(Collected data entries)
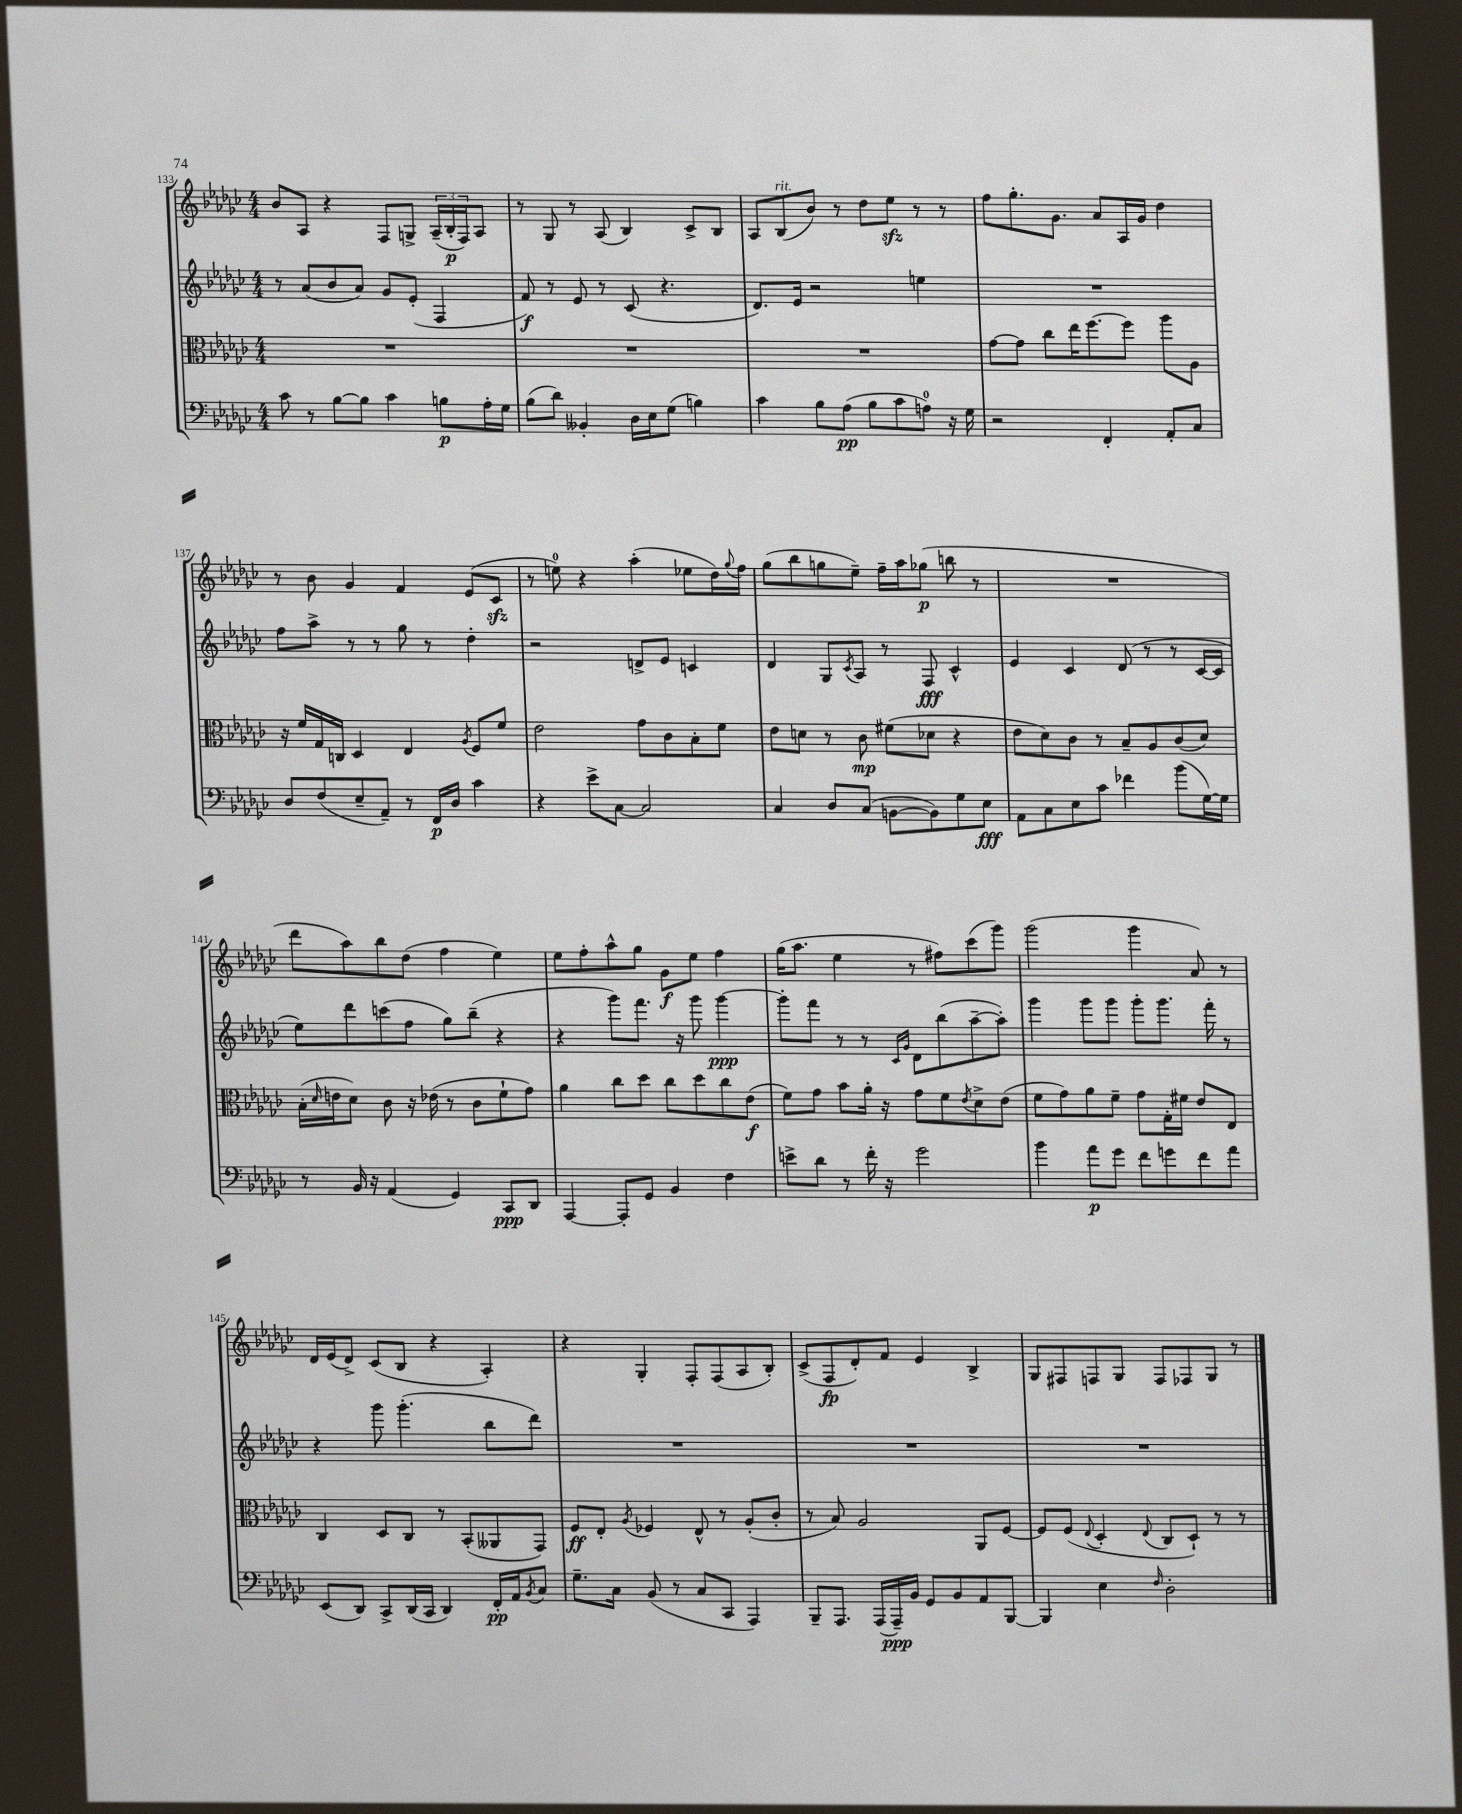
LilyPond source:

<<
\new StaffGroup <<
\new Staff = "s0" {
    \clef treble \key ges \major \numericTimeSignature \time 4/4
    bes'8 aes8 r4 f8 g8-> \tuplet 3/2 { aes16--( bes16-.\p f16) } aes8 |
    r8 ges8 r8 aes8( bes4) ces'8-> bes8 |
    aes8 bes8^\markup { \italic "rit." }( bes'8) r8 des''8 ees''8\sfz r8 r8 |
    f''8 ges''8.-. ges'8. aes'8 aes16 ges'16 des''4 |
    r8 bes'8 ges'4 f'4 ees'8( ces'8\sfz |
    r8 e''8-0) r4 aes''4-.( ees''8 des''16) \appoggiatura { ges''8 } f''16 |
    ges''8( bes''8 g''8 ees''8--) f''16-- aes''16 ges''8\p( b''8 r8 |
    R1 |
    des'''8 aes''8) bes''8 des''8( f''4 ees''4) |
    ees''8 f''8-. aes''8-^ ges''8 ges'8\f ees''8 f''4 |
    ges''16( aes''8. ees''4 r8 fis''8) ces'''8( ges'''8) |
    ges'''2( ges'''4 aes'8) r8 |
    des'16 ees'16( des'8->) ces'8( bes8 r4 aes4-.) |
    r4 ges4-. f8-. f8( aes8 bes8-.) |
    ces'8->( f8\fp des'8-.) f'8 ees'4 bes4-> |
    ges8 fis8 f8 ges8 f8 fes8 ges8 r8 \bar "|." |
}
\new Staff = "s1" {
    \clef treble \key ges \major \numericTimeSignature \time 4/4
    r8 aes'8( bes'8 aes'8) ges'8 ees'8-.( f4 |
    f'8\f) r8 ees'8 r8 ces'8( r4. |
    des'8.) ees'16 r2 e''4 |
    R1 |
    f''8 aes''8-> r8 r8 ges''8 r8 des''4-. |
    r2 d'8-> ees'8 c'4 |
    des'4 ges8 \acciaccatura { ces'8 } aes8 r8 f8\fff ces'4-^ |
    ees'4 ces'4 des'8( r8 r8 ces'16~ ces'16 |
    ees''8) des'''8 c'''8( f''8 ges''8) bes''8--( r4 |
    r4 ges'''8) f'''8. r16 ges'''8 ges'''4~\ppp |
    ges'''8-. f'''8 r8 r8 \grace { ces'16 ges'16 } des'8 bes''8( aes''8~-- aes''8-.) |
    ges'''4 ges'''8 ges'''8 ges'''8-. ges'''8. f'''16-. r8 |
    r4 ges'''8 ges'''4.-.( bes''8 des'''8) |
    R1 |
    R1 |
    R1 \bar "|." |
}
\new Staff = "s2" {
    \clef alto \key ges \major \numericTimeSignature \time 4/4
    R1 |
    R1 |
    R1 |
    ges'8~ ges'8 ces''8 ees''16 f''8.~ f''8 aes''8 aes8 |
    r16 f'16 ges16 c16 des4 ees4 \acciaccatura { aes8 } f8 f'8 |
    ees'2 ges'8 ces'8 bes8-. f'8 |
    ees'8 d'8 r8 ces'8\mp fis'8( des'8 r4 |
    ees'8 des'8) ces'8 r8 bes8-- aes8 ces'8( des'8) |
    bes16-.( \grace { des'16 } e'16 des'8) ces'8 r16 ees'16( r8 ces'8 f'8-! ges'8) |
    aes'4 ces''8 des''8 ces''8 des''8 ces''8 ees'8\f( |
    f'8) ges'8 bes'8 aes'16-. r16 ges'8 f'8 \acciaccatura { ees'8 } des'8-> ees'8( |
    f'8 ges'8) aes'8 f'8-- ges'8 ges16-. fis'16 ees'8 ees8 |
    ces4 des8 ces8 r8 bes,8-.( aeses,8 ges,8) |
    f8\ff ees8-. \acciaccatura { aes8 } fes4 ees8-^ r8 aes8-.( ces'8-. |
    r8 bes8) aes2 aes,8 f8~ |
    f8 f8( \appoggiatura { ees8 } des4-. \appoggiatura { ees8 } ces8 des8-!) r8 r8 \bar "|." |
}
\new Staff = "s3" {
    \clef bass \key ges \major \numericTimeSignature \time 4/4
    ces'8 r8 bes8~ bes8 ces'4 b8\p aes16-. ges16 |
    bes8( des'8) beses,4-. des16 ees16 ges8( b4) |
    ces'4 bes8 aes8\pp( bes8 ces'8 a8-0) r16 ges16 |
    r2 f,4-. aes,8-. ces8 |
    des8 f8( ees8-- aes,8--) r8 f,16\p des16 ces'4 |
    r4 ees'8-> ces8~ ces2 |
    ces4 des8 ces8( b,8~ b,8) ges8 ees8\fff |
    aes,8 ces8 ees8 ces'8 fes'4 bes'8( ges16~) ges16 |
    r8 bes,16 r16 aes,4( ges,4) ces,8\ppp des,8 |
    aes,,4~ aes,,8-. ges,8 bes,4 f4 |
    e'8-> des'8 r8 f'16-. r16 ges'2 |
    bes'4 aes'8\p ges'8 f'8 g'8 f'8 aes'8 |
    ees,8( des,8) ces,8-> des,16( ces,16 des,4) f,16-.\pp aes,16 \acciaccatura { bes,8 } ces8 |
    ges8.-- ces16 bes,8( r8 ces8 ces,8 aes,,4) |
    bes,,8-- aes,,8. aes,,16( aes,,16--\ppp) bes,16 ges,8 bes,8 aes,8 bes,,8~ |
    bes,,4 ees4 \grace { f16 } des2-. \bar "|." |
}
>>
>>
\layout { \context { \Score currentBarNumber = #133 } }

[Problem description] List every line in the data above that contains the word "grace", matching case exactly.

[The answer]
    ges'''8-. f'''8 r8 r8 \grace { ces'16 ges'16 } des'8 bes''8( aes''8~-- aes''8-.) |
    bes16-.( \grace { des'16 } e'16 des'8) ces'8 r16 ees'16( r8 ces'8 f'8-! ges'8) |
    bes,,4 ees4 \grace { f16 } des2-. \bar "|." |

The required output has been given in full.